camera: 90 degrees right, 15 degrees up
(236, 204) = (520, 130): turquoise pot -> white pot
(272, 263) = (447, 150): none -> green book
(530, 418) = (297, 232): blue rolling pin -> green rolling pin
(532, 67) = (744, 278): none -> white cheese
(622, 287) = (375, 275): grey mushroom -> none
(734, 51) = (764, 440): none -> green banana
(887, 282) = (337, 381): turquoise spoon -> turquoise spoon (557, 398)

==

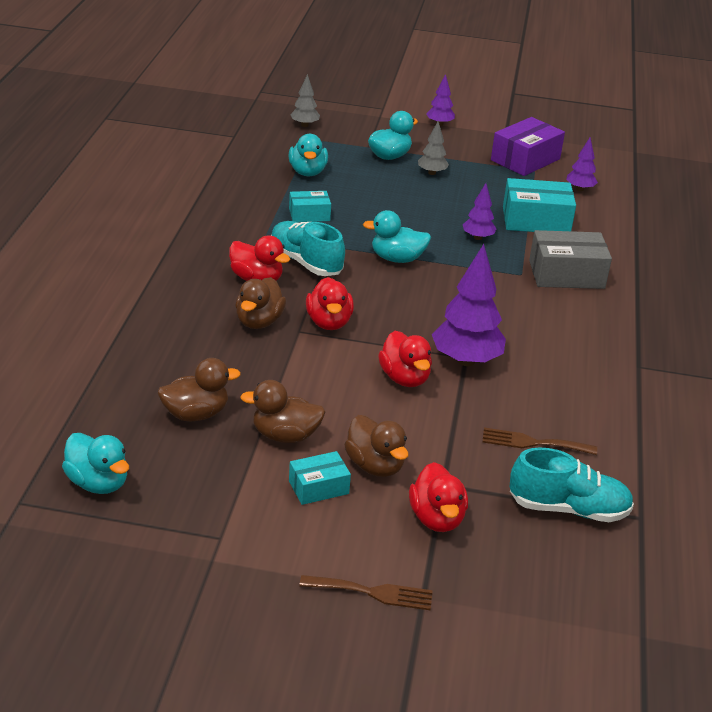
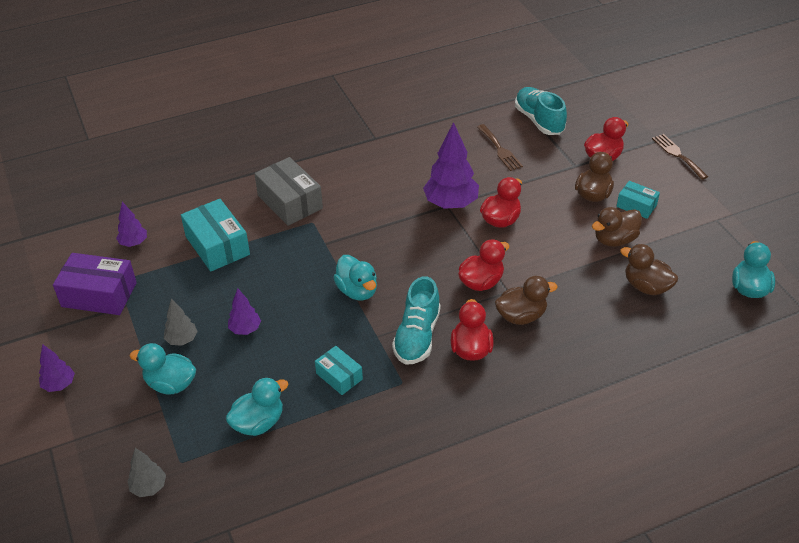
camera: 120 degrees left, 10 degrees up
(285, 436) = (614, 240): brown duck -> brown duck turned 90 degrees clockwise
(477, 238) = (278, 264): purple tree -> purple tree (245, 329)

==

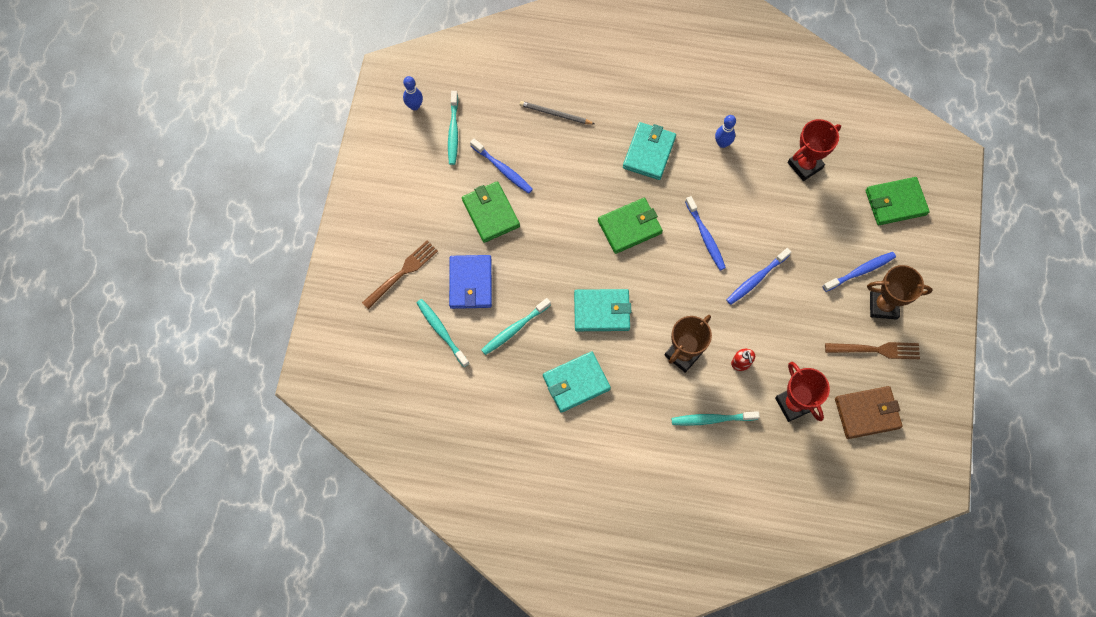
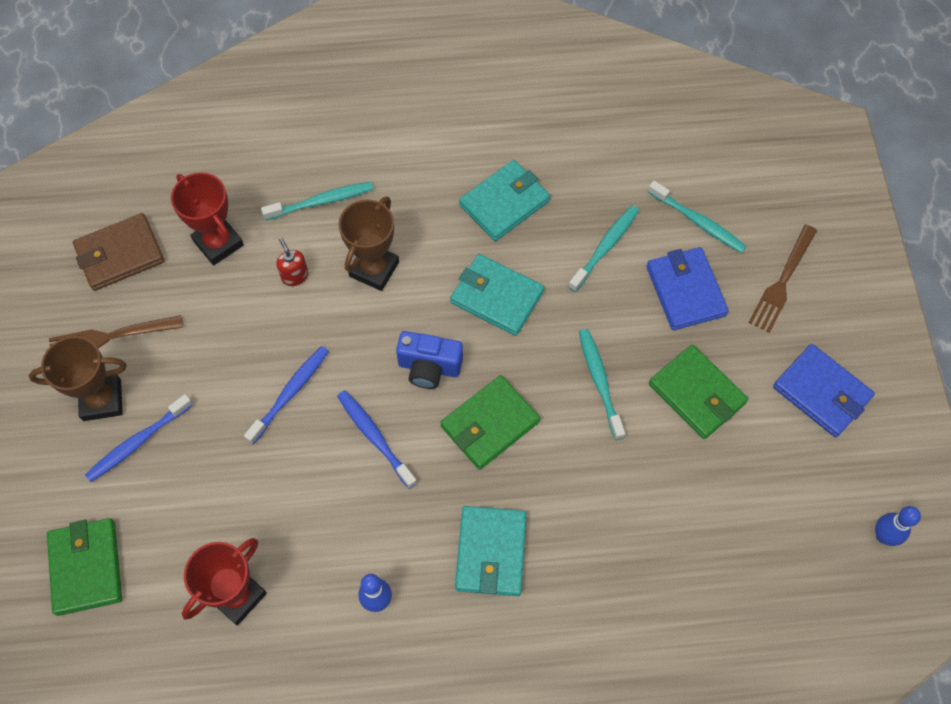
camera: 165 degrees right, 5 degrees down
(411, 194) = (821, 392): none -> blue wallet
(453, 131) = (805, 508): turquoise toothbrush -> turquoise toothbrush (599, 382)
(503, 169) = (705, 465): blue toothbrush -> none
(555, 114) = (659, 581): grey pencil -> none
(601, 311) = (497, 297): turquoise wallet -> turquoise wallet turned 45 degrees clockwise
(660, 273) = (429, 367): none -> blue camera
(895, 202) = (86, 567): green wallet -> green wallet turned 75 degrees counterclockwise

WORK REQUEST →
Copy only this part of the entries above: the line with "(734, 51) = (764, 440): none -> green banana", the line with "(887, 282) = (337, 381): turquoise", and the lines between, all exactly as written.

YOUR SOLUTION →
(734, 51) = (764, 440): none -> green banana
(887, 282) = (337, 381): turquoise spoon -> turquoise spoon (557, 398)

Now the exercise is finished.